● **To-do item**:
The expected output is exactly the lines below, starting at the line with "(706, 444) = (757, 251): turquoise" and ending at the line with "(319, 183) = (594, 206): black", both included; no other line belongs in it.

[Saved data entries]
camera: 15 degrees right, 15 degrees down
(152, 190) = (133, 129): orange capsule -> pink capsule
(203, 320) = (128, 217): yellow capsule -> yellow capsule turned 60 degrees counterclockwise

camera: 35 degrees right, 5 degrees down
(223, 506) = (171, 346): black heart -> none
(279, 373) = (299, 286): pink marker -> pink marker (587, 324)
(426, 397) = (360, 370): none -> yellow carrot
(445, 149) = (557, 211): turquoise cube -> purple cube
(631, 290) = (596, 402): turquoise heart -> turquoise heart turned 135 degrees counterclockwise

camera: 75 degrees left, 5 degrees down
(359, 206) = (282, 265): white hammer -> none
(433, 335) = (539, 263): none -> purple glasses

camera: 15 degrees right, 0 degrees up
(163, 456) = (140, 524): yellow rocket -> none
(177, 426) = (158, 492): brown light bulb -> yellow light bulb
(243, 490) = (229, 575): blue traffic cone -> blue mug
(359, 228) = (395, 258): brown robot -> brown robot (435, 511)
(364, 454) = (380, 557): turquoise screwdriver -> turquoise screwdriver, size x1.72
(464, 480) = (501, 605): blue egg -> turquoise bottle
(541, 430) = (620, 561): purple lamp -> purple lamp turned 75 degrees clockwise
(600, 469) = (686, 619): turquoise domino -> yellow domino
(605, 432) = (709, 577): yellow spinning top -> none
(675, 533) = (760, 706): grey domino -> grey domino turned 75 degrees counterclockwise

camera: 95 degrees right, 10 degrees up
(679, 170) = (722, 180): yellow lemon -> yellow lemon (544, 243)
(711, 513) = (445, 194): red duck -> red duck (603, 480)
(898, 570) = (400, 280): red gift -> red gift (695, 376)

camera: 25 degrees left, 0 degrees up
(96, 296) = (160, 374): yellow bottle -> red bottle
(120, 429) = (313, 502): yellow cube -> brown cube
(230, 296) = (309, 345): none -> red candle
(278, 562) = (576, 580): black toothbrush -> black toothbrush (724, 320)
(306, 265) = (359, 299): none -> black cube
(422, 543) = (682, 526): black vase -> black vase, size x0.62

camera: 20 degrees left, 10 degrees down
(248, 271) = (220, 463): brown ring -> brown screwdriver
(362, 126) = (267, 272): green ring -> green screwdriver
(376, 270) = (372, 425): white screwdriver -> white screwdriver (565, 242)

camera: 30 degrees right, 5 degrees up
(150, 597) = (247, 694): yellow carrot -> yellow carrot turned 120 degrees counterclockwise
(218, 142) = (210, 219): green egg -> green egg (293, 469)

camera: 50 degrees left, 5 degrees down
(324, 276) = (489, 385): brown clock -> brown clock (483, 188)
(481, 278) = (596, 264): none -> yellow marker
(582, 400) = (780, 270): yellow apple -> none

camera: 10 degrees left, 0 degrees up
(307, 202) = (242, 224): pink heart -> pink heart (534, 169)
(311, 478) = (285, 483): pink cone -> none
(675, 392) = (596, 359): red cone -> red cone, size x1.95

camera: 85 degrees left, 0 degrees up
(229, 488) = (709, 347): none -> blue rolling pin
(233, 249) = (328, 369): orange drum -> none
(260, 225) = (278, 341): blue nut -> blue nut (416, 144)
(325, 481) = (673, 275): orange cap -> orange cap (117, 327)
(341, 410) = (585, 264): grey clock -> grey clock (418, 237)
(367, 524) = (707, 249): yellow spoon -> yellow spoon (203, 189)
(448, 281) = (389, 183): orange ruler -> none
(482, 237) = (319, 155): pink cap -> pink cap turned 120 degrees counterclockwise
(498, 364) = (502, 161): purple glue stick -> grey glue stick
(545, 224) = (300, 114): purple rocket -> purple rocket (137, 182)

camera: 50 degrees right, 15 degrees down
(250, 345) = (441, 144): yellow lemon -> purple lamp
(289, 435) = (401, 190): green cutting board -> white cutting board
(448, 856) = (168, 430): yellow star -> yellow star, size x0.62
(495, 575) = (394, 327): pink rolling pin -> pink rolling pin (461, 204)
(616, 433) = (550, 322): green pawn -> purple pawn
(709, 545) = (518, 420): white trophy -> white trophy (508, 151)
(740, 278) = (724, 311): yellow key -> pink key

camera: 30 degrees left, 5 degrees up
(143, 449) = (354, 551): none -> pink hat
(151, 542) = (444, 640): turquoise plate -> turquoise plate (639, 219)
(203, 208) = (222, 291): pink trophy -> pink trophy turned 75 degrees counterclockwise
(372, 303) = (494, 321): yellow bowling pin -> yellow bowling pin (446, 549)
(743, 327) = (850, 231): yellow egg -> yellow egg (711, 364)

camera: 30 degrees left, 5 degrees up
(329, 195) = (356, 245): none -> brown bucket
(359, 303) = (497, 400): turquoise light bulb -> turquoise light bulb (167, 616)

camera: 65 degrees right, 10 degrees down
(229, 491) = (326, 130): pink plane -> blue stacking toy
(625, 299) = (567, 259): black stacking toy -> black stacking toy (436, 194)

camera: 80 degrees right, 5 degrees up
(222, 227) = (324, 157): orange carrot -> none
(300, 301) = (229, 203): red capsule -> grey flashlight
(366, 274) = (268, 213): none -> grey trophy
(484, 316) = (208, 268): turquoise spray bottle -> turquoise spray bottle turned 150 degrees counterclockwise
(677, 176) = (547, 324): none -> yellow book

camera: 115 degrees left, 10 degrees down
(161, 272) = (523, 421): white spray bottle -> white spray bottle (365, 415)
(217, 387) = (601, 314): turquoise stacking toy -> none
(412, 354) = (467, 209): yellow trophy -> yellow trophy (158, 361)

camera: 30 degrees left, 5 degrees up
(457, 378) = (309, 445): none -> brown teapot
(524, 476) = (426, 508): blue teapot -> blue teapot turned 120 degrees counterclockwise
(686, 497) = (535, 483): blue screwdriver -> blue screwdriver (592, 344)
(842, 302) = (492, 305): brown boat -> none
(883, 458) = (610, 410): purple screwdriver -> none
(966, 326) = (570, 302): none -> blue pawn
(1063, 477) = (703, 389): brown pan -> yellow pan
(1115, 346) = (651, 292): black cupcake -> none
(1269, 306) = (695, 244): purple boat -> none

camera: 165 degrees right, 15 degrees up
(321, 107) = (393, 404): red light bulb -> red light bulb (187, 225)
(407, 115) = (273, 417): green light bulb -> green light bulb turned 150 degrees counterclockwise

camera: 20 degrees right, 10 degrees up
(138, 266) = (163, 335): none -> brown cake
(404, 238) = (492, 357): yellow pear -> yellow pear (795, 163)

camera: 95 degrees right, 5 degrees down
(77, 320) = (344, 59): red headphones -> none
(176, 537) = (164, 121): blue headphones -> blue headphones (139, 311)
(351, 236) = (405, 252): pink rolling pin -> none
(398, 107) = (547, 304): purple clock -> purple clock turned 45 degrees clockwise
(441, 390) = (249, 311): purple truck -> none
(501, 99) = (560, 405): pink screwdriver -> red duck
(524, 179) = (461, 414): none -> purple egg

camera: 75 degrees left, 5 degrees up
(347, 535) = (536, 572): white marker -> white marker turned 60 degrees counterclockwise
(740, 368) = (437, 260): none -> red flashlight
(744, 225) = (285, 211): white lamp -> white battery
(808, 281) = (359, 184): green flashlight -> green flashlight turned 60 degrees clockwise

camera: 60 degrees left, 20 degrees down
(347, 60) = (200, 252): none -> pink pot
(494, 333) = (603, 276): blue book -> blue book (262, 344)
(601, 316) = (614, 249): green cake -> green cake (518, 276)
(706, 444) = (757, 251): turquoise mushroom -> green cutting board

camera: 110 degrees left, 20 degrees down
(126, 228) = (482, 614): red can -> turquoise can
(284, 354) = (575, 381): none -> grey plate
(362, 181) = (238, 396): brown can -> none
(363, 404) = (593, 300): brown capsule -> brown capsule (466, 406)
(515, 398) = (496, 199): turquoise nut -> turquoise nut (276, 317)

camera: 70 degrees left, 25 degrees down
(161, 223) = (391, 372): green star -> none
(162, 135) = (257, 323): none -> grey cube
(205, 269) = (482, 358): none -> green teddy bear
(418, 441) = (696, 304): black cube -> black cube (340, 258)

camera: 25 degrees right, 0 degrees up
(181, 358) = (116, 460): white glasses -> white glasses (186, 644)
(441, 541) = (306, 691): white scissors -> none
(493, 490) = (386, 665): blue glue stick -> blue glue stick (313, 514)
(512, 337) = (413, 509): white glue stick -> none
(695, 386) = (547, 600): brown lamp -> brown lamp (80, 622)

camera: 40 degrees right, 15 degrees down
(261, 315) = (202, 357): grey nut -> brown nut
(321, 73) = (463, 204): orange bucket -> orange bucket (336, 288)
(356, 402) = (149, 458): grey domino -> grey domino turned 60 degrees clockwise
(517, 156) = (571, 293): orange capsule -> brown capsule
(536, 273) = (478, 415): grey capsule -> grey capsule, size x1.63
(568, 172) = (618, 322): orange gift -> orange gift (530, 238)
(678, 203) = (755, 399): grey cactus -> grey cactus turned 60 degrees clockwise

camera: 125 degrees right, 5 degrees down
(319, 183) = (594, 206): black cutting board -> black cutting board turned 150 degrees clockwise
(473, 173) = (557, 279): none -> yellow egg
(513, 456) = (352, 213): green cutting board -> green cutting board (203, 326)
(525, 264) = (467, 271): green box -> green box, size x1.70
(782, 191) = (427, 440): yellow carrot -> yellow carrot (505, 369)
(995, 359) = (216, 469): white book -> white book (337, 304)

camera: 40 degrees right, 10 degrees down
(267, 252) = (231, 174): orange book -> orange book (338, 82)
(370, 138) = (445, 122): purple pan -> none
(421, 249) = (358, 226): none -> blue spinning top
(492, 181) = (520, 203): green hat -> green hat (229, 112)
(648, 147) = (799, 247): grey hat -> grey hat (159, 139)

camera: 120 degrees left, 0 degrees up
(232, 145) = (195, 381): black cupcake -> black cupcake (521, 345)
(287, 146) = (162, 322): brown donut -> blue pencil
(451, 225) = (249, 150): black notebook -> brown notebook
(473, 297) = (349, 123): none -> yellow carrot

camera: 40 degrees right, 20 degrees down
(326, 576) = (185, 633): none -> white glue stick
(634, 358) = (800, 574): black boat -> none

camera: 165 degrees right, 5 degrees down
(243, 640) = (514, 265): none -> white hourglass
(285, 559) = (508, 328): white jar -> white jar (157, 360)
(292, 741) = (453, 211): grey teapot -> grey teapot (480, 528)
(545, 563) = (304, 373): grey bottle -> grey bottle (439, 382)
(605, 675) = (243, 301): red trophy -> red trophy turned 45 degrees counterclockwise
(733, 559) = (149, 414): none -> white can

● **Answer area**:
(706, 444) = (757, 251): turquoise mushroom -> green cutting board

camera: 110 degrees left, 20 degrees down
(126, 228) = (482, 614): red can -> turquoise can
(284, 354) = (575, 381): none -> grey plate
(362, 181) = (238, 396): brown can -> none
(363, 404) = (593, 300): brown capsule -> brown capsule (466, 406)
(515, 398) = (496, 199): turquoise nut -> turquoise nut (276, 317)

camera: 70 degrees left, 25 degrees down
(161, 223) = (391, 372): green star -> none
(162, 135) = (257, 323): none -> grey cube
(205, 269) = (482, 358): none -> green teddy bear
(418, 441) = (696, 304): black cube -> black cube (340, 258)

camera: 25 degrees right, 0 degrees up
(181, 358) = (116, 460): white glasses -> white glasses (186, 644)
(441, 541) = (306, 691): white scissors -> none
(493, 490) = (386, 665): blue glue stick -> blue glue stick (313, 514)
(512, 337) = (413, 509): white glue stick -> none
(695, 386) = (547, 600): brown lamp -> brown lamp (80, 622)

camera: 40 degrees right, 15 degrees down
(261, 315) = (202, 357): grey nut -> brown nut
(321, 73) = (463, 204): orange bucket -> orange bucket (336, 288)
(356, 402) = (149, 458): grey domino -> grey domino turned 60 degrees clockwise
(517, 156) = (571, 293): orange capsule -> brown capsule
(536, 273) = (478, 415): grey capsule -> grey capsule, size x1.63
(568, 172) = (618, 322): orange gift -> orange gift (530, 238)
(678, 203) = (755, 399): grey cactus -> grey cactus turned 60 degrees clockwise

camera: 125 degrees right, 5 degrees down
(319, 183) = (594, 206): black cutting board -> black cutting board turned 150 degrees clockwise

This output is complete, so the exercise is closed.